*THE PROBLEM:*
With the pictures omitted, print exactly the lines below, from the one containing "AUDIO2 pin BUSY: GP17 -> GP19" through the one containing "DHT pin VCC: 3V3 -> none", and nothing else.

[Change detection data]
- Opening Delimiter -

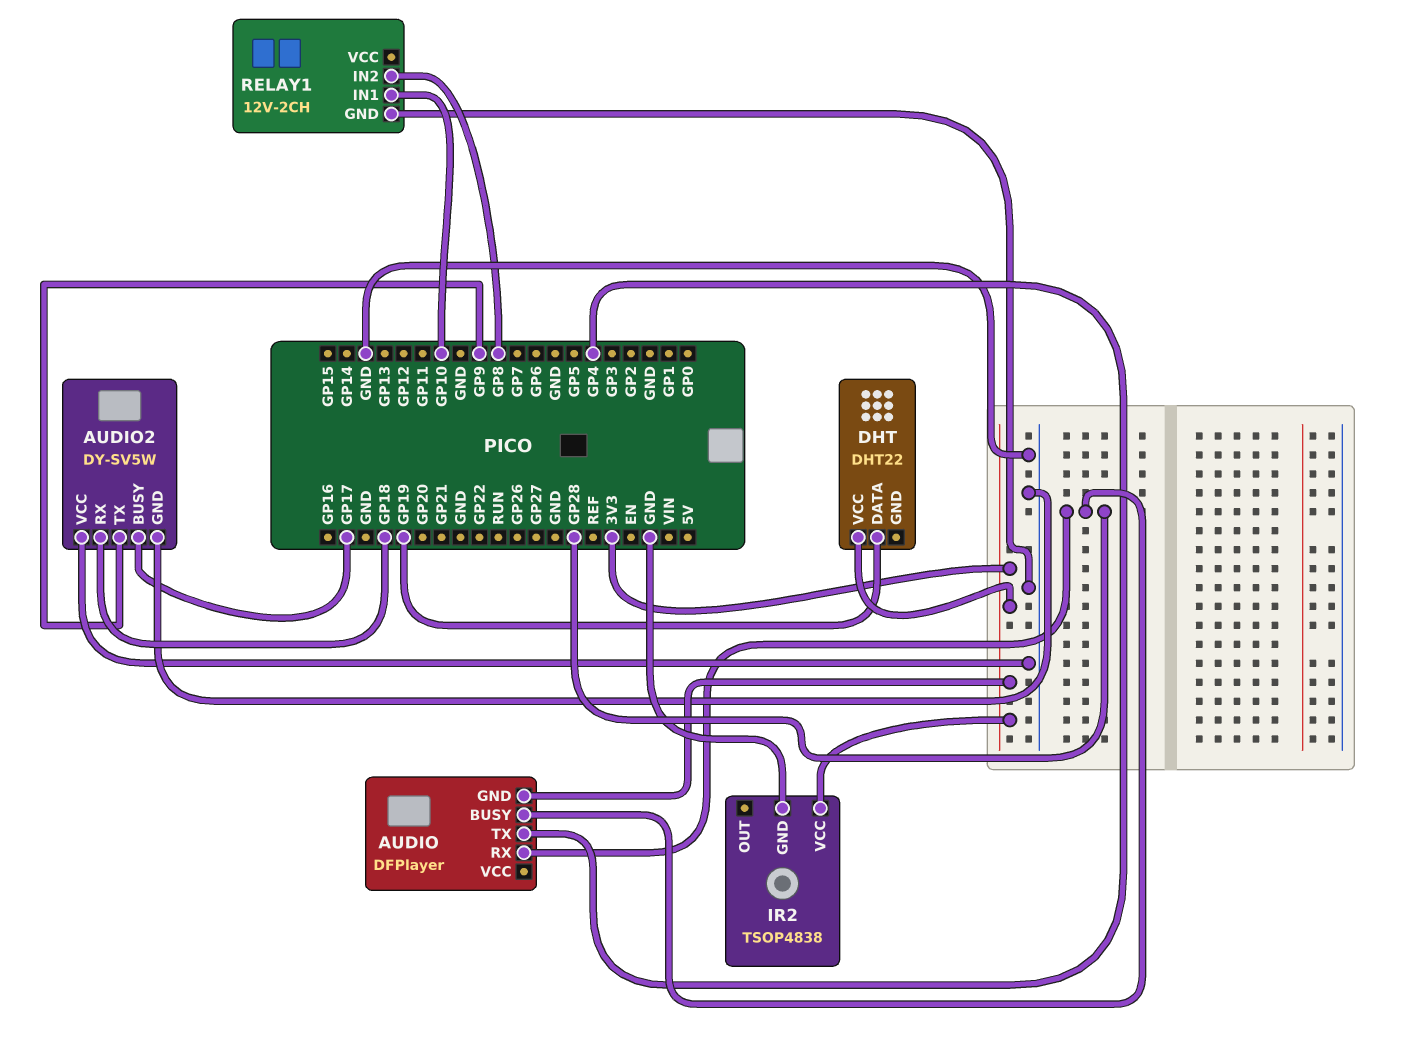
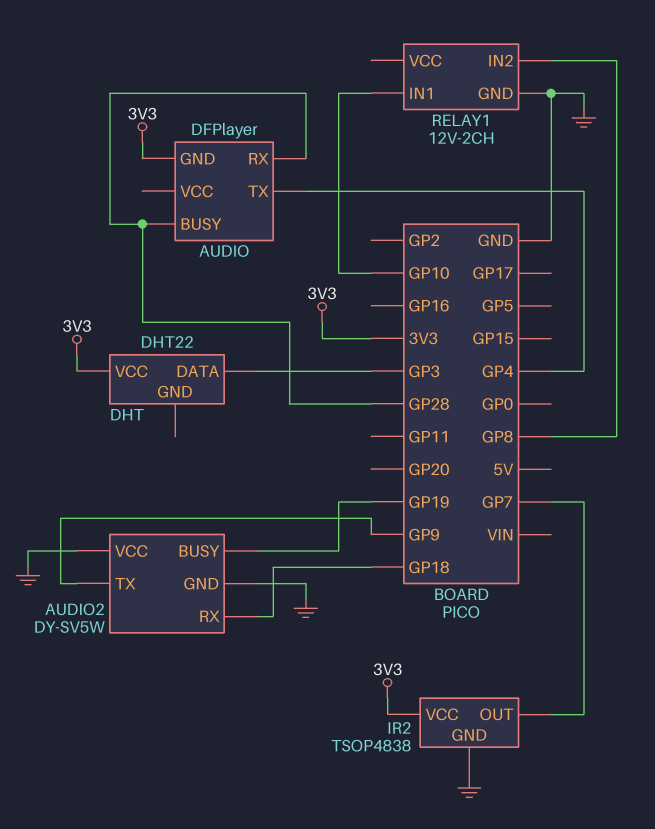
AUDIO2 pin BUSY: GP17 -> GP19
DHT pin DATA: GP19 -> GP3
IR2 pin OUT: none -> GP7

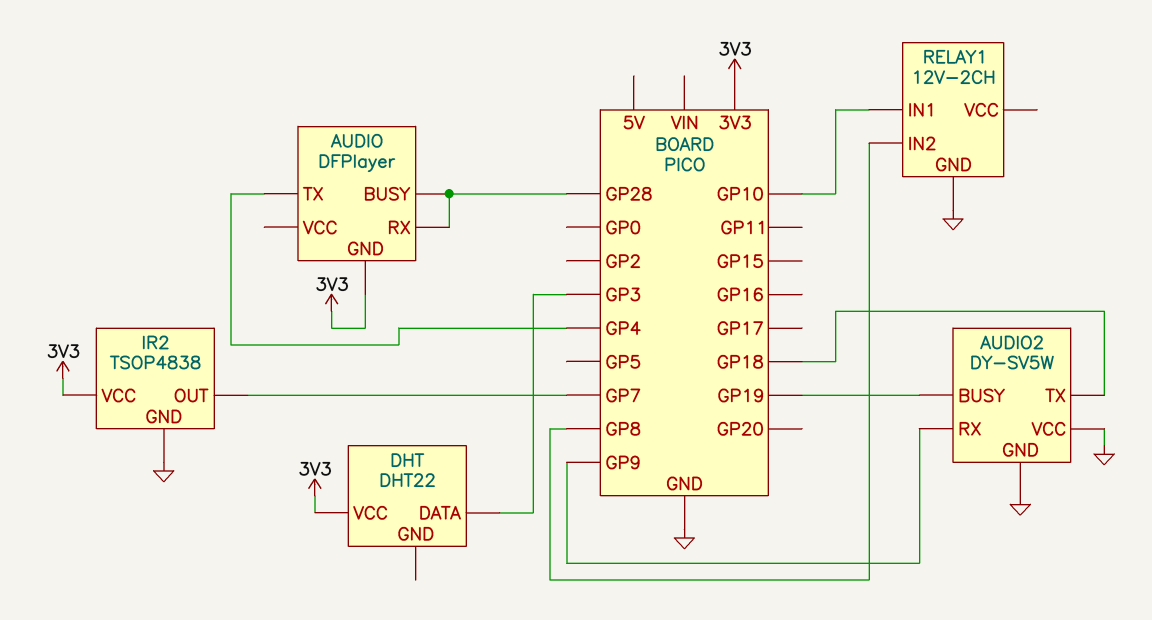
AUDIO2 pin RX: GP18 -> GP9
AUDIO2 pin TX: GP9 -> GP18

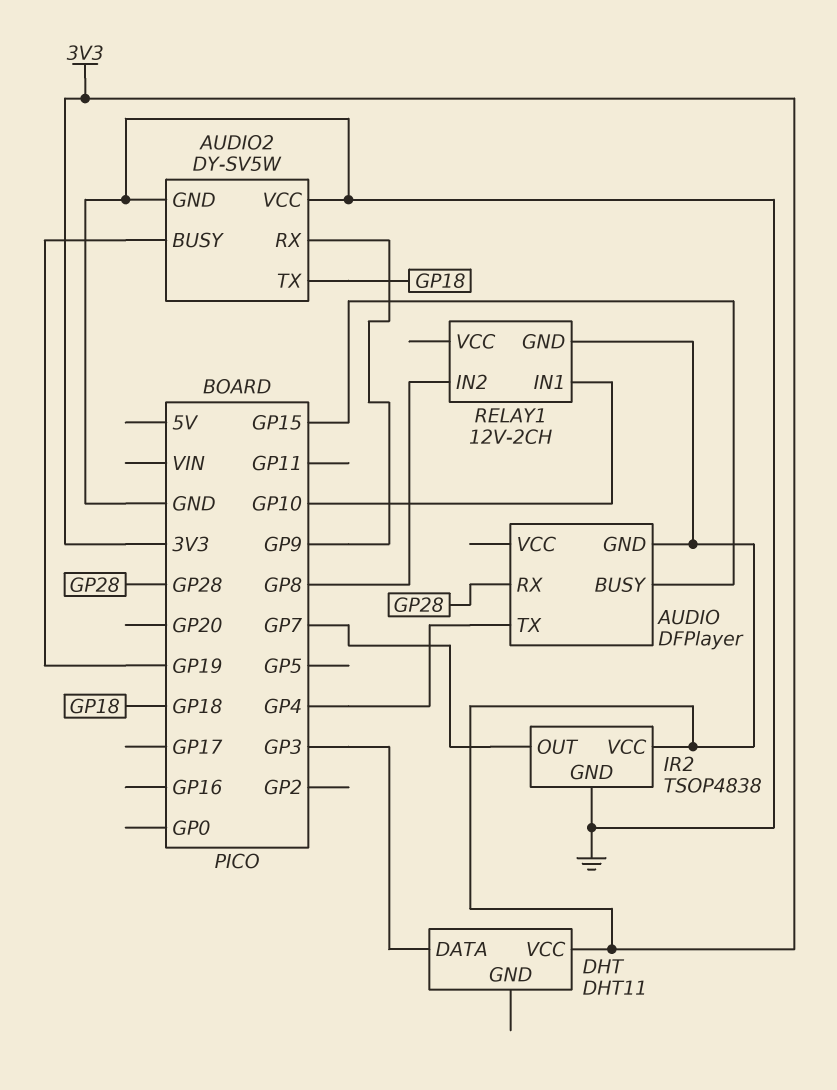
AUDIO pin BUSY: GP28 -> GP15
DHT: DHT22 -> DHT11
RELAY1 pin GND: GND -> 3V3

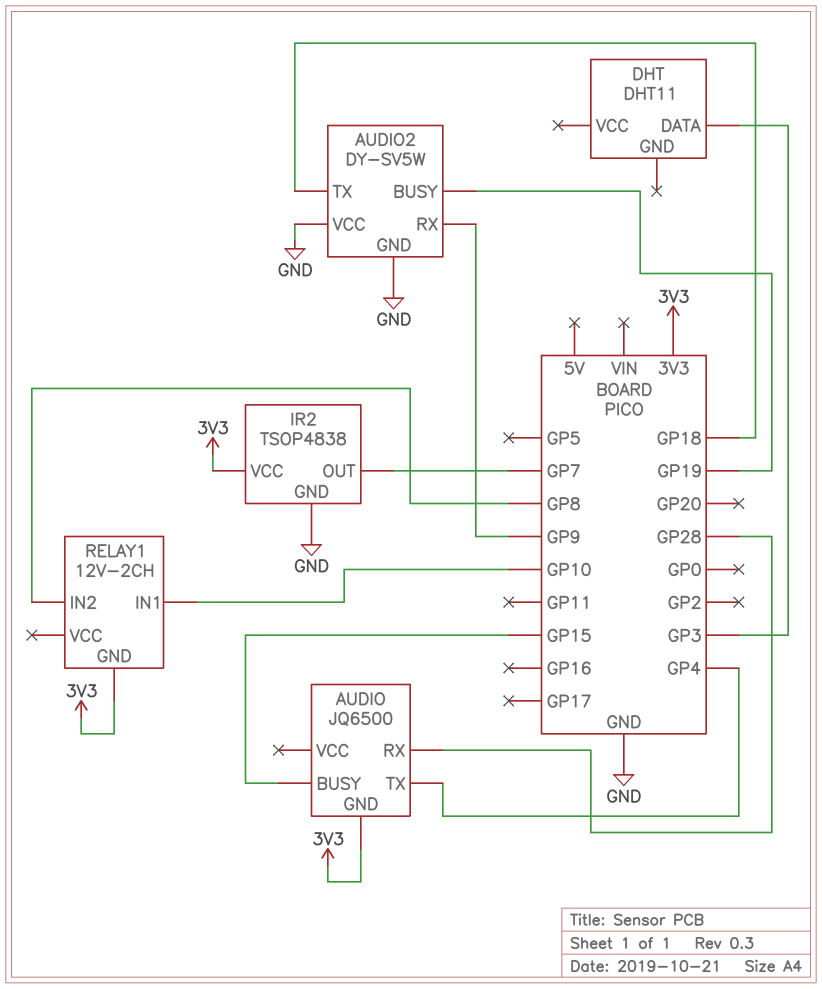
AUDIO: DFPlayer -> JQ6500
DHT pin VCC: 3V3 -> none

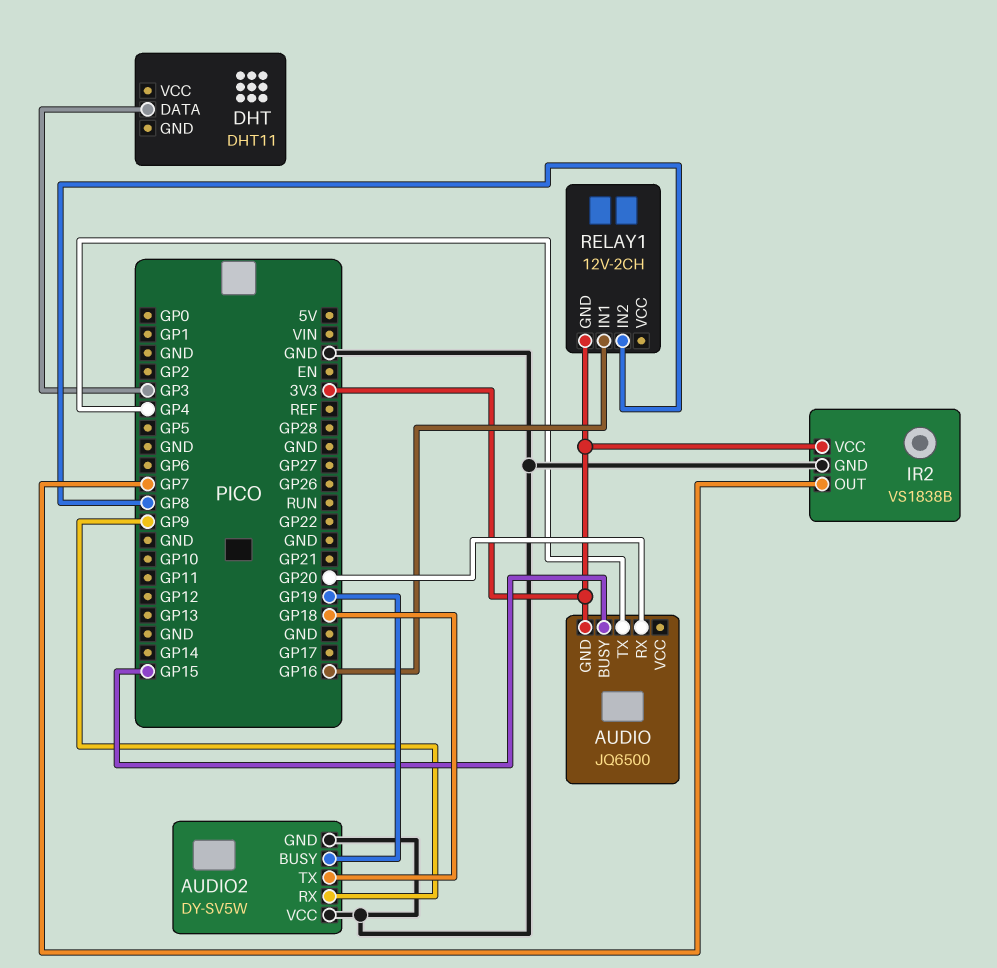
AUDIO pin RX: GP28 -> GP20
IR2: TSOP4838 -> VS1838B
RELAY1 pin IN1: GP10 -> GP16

- Closing Delimiter -
- Opening Delimiter -

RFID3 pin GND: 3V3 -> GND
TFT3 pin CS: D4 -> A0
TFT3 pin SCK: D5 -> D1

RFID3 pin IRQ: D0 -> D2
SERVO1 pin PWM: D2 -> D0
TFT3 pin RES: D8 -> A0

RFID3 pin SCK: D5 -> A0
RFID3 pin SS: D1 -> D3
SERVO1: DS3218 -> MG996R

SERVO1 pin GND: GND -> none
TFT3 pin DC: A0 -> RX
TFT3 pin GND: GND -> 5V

- Closing Delimiter -

*WRITTEN ANSWER:*
AUDIO2 pin BUSY: GP17 -> GP19
DHT pin DATA: GP19 -> GP3
IR2 pin OUT: none -> GP7

AUDIO2 pin RX: GP18 -> GP9
AUDIO2 pin TX: GP9 -> GP18

AUDIO pin BUSY: GP28 -> GP15
DHT: DHT22 -> DHT11
RELAY1 pin GND: GND -> 3V3

AUDIO: DFPlayer -> JQ6500
DHT pin VCC: 3V3 -> none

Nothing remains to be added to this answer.